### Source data
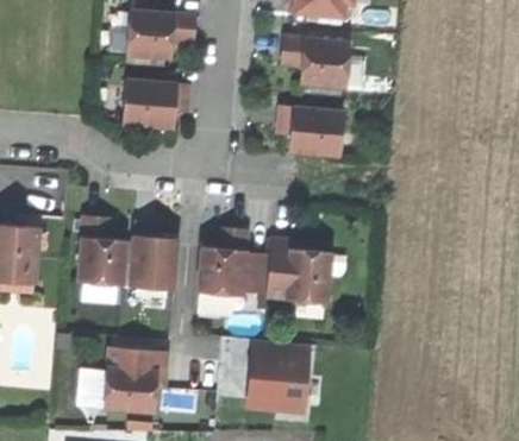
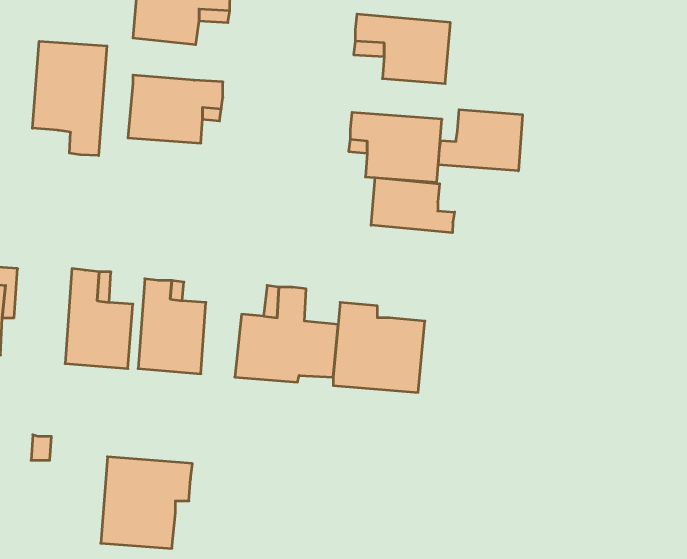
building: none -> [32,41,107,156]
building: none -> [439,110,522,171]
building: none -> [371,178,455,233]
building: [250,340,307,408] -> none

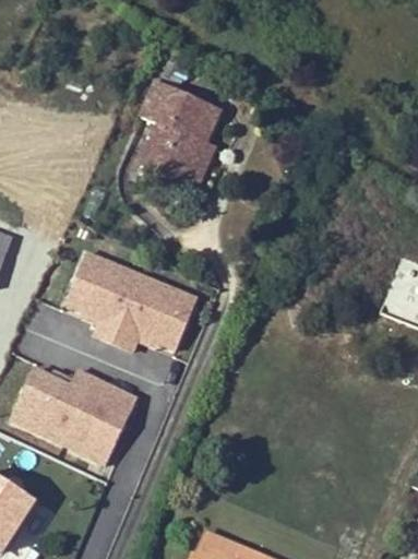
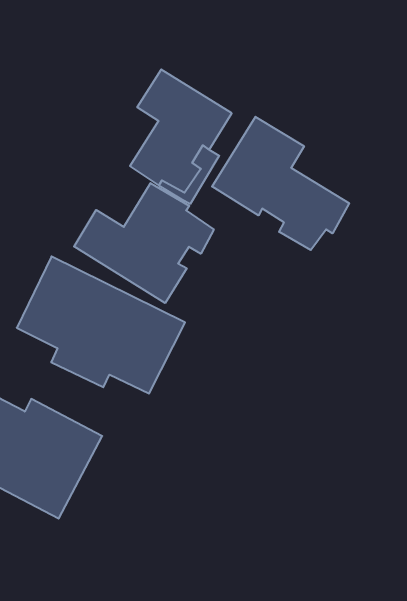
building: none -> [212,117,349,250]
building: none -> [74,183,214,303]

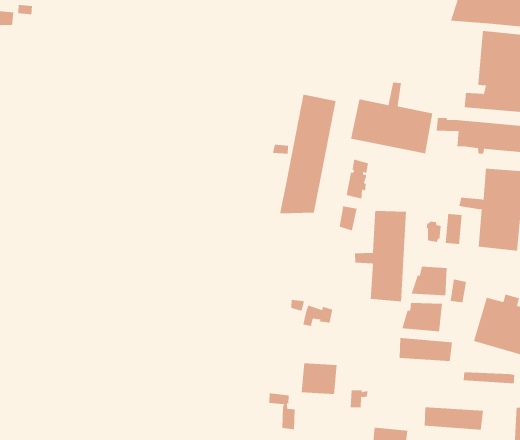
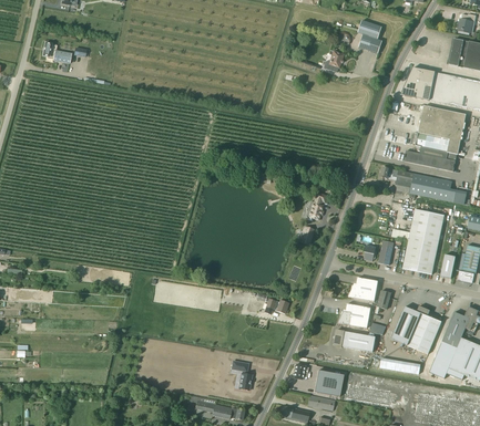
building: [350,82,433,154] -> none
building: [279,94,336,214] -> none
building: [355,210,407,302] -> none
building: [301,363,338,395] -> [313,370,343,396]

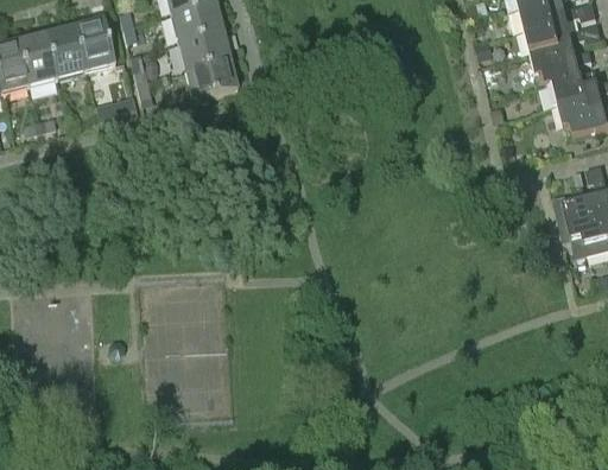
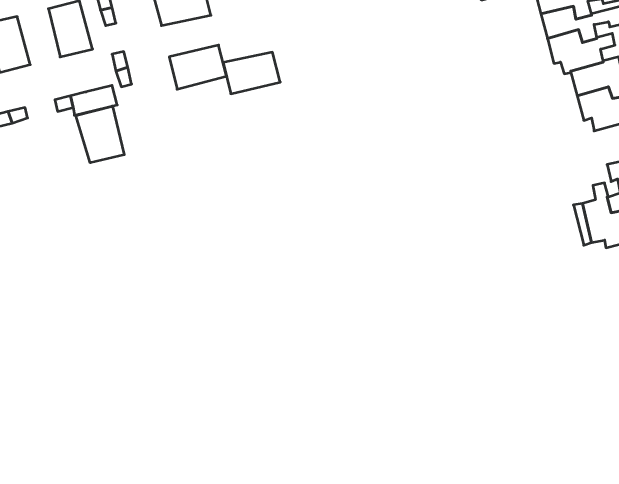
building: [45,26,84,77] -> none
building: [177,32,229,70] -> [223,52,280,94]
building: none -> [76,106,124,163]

### EXERCISE PROMPT
Print exactly, with no pictures, the lines above from the one that holds "building: none -> [439,110,522,171]" through the one that holds "building: [279,94,336,214] -> none", both of them included.

### EXERCISE ANSWER
building: none -> [439,110,522,171]
building: none -> [371,178,455,233]
building: [250,340,307,408] -> none

building: none -> [212,117,349,250]
building: none -> [74,183,214,303]

building: [350,82,433,154] -> none
building: [279,94,336,214] -> none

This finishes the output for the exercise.